### DIRECTIONS
The answer is to be the data that follows, transcribed exactly, minus its pictures.

### PROVIDED MATERIAL
----------------------------------------

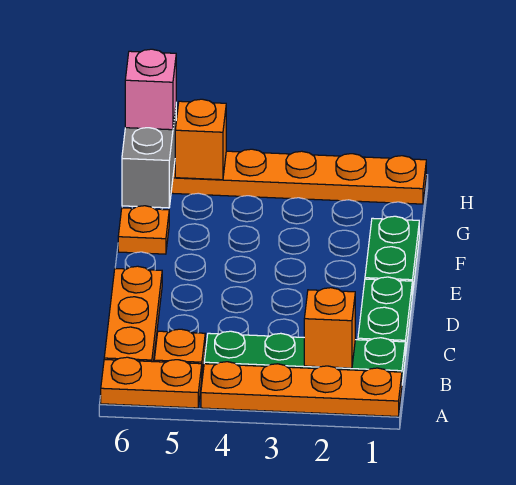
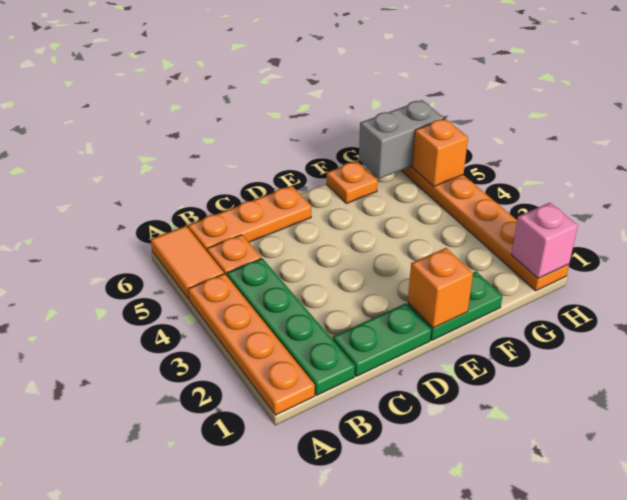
orange plate A5:A6 level 1 -> orange tile A5:A6 level 1
orange brick B2 level 2 -> orange brick E1 level 2
pink brick H6 level 3 -> pink brick H1 level 2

----------------------------------------

### RESPONSE AREA
orange plate A5:A6 level 1 -> orange tile A5:A6 level 1
orange brick B2 level 2 -> orange brick E1 level 2
pink brick H6 level 3 -> pink brick H1 level 2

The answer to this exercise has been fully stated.